Extract every line of the entries below, reproducing each one exactly and omitting the pictures.

════════

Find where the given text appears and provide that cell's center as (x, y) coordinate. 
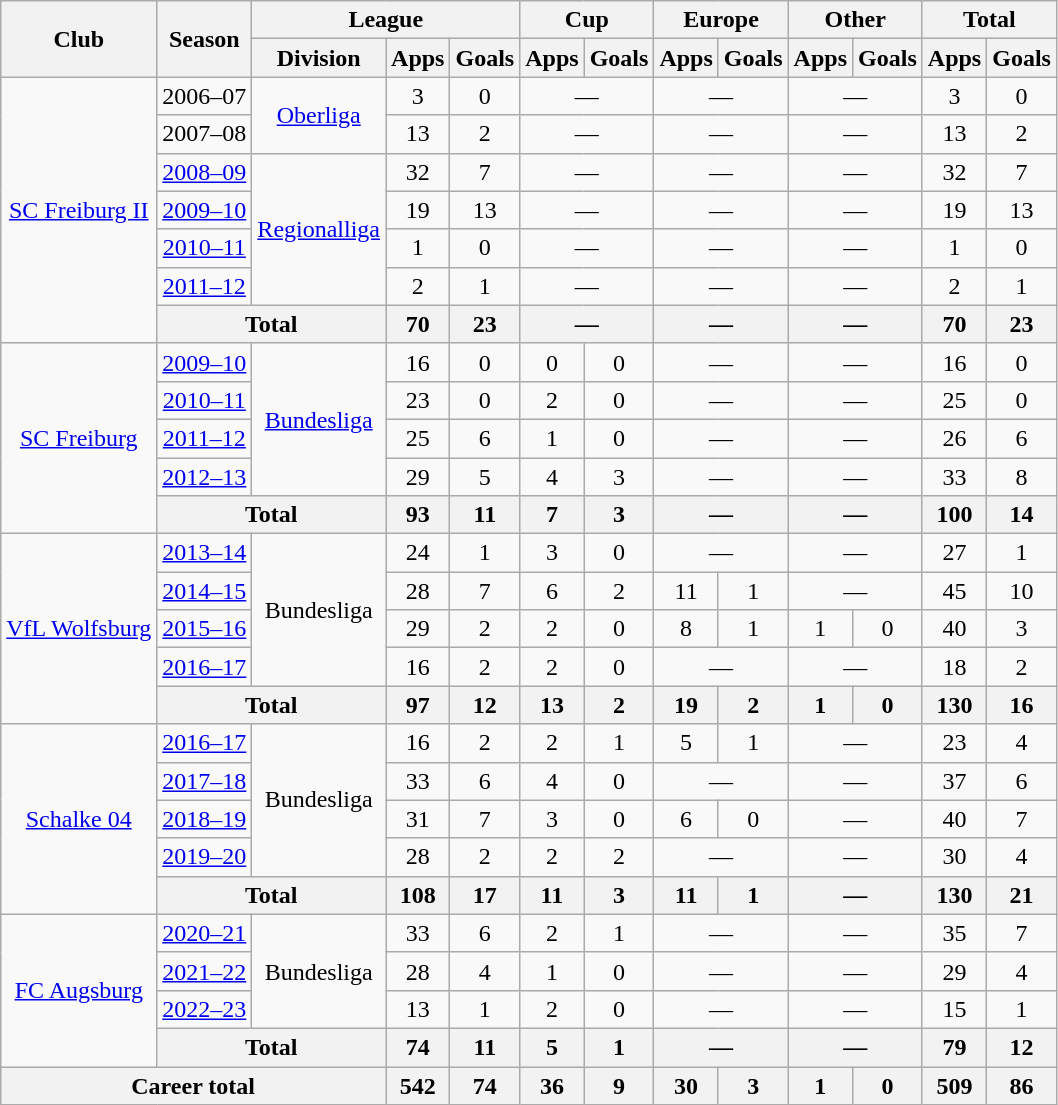
2021–22 (204, 971)
2015–16 (204, 629)
26 (954, 438)
Europe (721, 20)
18 (954, 667)
2017–18 (204, 781)
Other (855, 20)
Regionalliga (319, 229)
Schalke 04 (79, 819)
2020–21 (204, 933)
509 (954, 1085)
2019–20 (204, 857)
86 (1022, 1085)
14 (1022, 515)
542 (418, 1085)
2008–09 (204, 172)
2006–07 (204, 96)
2018–19 (204, 819)
31 (418, 819)
93 (418, 515)
League (386, 20)
79 (954, 1047)
10 (1022, 591)
Season (204, 39)
2022–23 (204, 1009)
Cup (587, 20)
108 (418, 895)
36 (552, 1085)
Club (79, 39)
SC Freiburg II (79, 210)
2014–15 (204, 591)
35 (954, 933)
21 (1022, 895)
45 (954, 591)
Division (319, 58)
Career total (194, 1085)
VfL Wolfsburg (79, 629)
Oberliga (319, 115)
17 (485, 895)
2007–08 (204, 134)
2012–13 (204, 477)
9 (619, 1085)
37 (954, 781)
27 (954, 553)
15 (954, 1009)
100 (954, 515)
24 (418, 553)
2013–14 (204, 553)
97 (418, 705)
FC Augsburg (79, 990)
SC Freiburg (79, 438)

════════

OUTPUT FOR THIS TASK:
Find where the given text appears and provide that cell's center as (x, y) coordinate. 
2021–22 (204, 971)
2015–16 (204, 629)
26 (954, 438)
Europe (721, 20)
18 (954, 667)
2017–18 (204, 781)
Other (855, 20)
Regionalliga (319, 229)
Schalke 04 (79, 819)
2020–21 (204, 933)
509 (954, 1085)
2019–20 (204, 857)
86 (1022, 1085)
14 (1022, 515)
542 (418, 1085)
2008–09 (204, 172)
2006–07 (204, 96)
2018–19 (204, 819)
31 (418, 819)
93 (418, 515)
League (386, 20)
79 (954, 1047)
10 (1022, 591)
Season (204, 39)
2022–23 (204, 1009)
Cup (587, 20)
108 (418, 895)
36 (552, 1085)
Club (79, 39)
SC Freiburg II (79, 210)
2014–15 (204, 591)
35 (954, 933)
21 (1022, 895)
45 (954, 591)
Division (319, 58)
Career total (194, 1085)
VfL Wolfsburg (79, 629)
Oberliga (319, 115)
17 (485, 895)
2007–08 (204, 134)
2012–13 (204, 477)
9 (619, 1085)
37 (954, 781)
27 (954, 553)
15 (954, 1009)
100 (954, 515)
24 (418, 553)
2013–14 (204, 553)
97 (418, 705)
FC Augsburg (79, 990)
SC Freiburg (79, 438)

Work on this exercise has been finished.